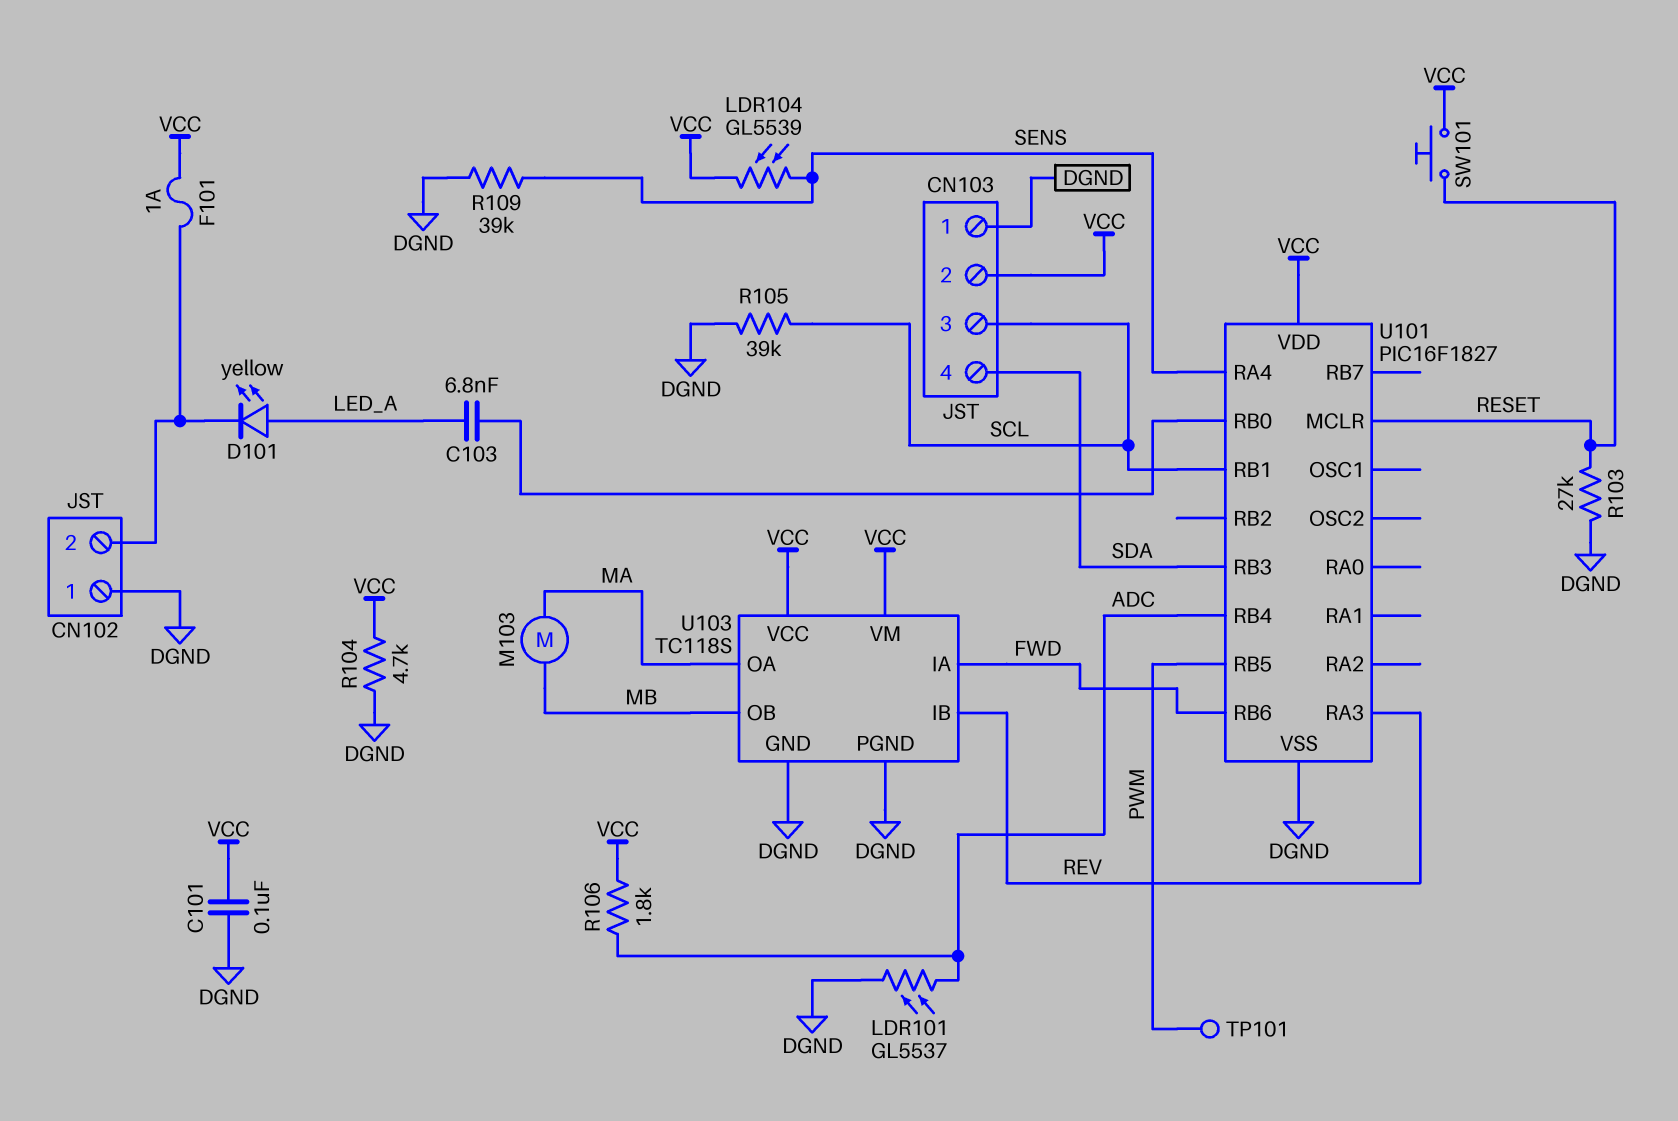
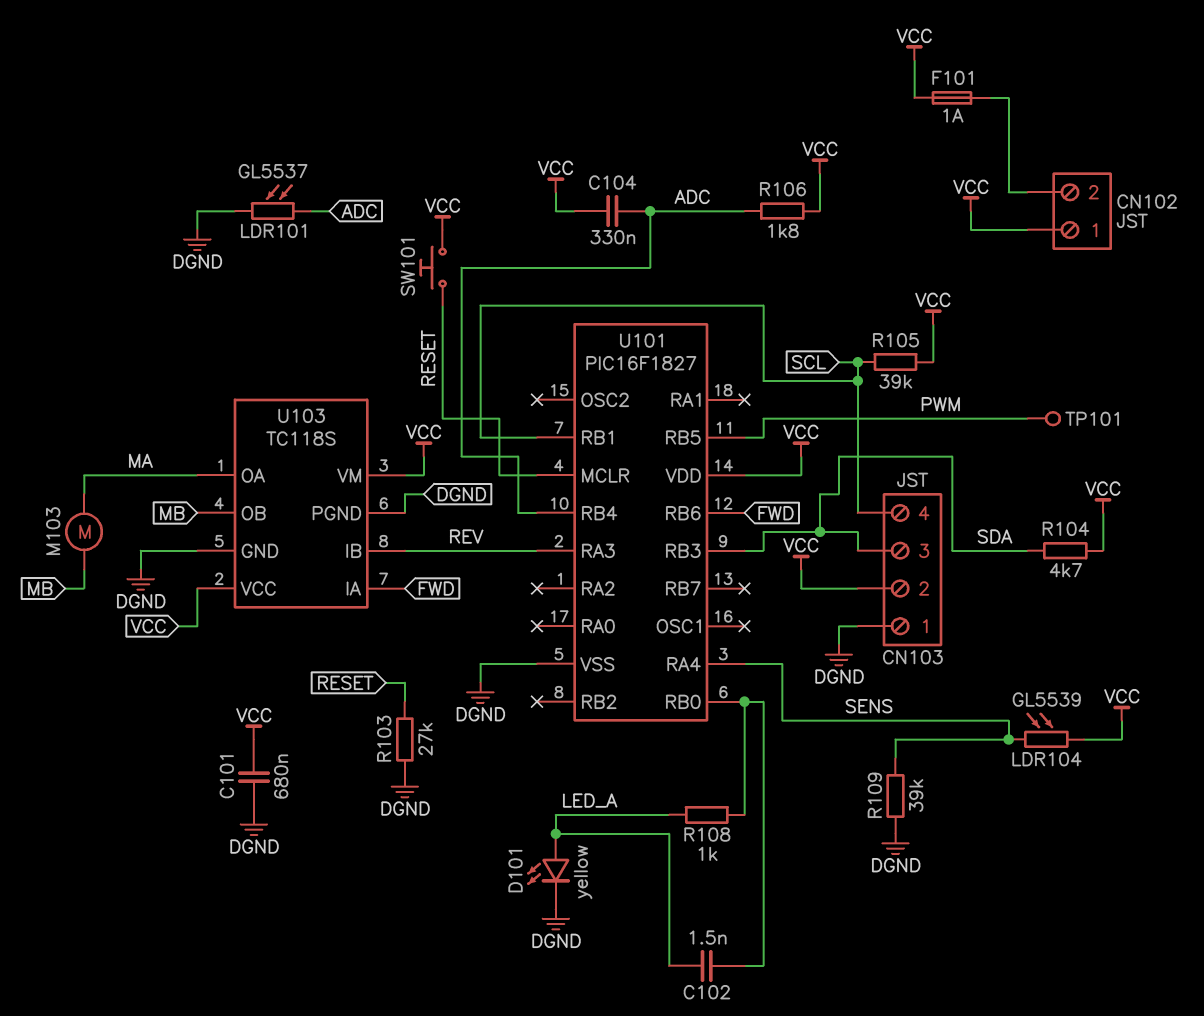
C101: 100nF (DGND, VCC) -> 680nF (DGND, VCC)
C102: none -> 1.5nF (LED_A, U101/RB0)
C103: 6.8nF (LED_A, U101/RB0) -> none
C104: none -> 330nF (ADC, VCC)
CN102 pin 1: DGND -> VCC
CN103 pin 3: SCL -> SDA
CN103 pin 4: SDA -> SCL
D101: LED yellow (A LED_A, K CN102/2) -> LED yellow (A LED_A, K DGND)
R104: 4.7k (DGND, VCC) -> 4.7k (SDA, VCC)
R105: 39k (DGND, SCL) -> 39k (SCL, VCC)
R108: none -> 1k (LED_A, U101/RB0)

•••

## Task instructions
Retype everything in the entries above exactly. The pictures are to be omitted.

## Response to the task
C101: 100nF (DGND, VCC) -> 680nF (DGND, VCC)
C102: none -> 1.5nF (LED_A, U101/RB0)
C103: 6.8nF (LED_A, U101/RB0) -> none
C104: none -> 330nF (ADC, VCC)
CN102 pin 1: DGND -> VCC
CN103 pin 3: SCL -> SDA
CN103 pin 4: SDA -> SCL
D101: LED yellow (A LED_A, K CN102/2) -> LED yellow (A LED_A, K DGND)
R104: 4.7k (DGND, VCC) -> 4.7k (SDA, VCC)
R105: 39k (DGND, SCL) -> 39k (SCL, VCC)
R108: none -> 1k (LED_A, U101/RB0)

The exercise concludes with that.